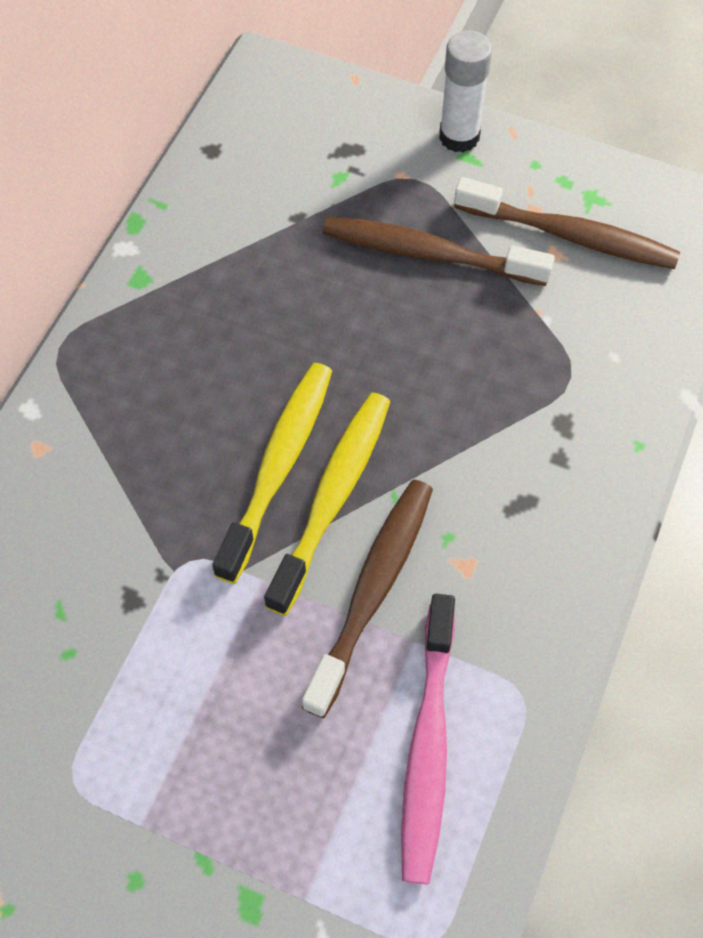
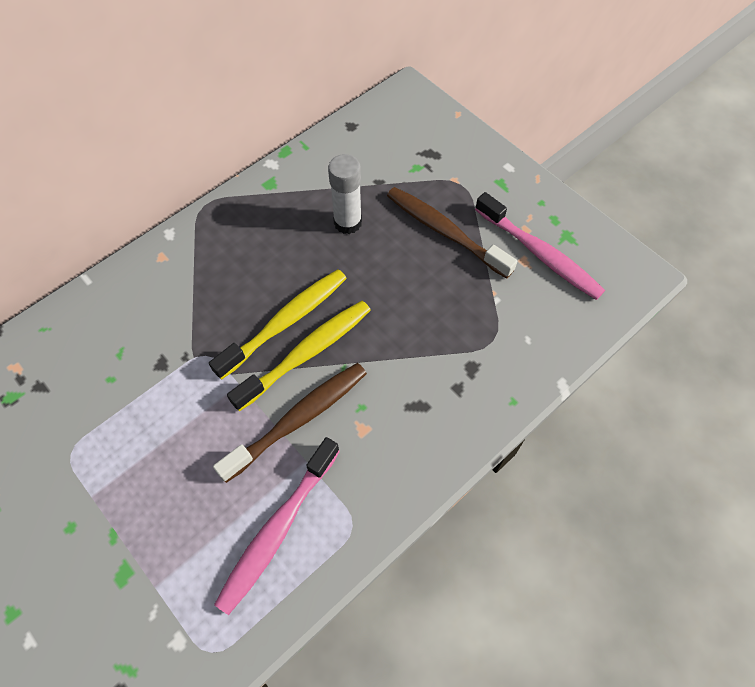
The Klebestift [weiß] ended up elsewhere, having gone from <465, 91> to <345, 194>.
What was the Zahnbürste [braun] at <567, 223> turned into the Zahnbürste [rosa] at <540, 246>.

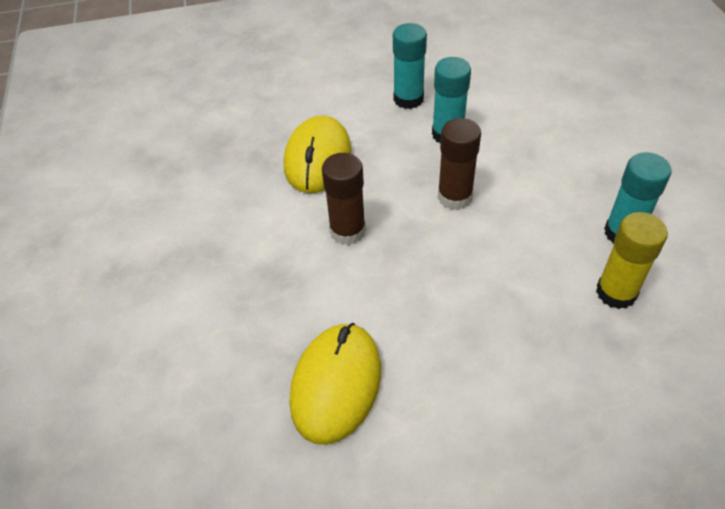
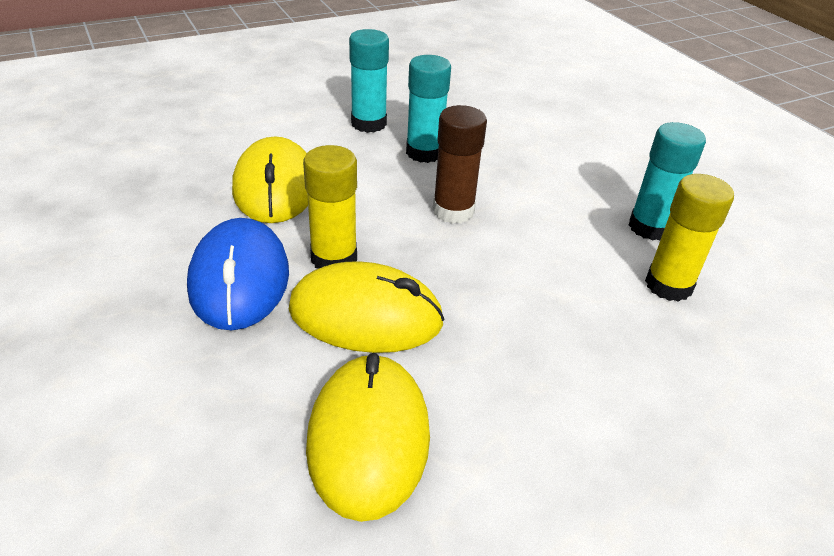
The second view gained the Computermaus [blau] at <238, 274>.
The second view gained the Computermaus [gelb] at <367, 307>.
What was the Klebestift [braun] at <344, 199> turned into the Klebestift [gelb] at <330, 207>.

--------------------

- What is required
The records are to be returned verbatim. Skip any picture they contain.

- Solved exercise
The Klebestift [weiß] ended up elsewhere, having gone from <465, 91> to <345, 194>.
What was the Zahnbürste [braun] at <567, 223> turned into the Zahnbürste [rosa] at <540, 246>.

The second view gained the Computermaus [blau] at <238, 274>.
The second view gained the Computermaus [gelb] at <367, 307>.
What was the Klebestift [braun] at <344, 199> turned into the Klebestift [gelb] at <330, 207>.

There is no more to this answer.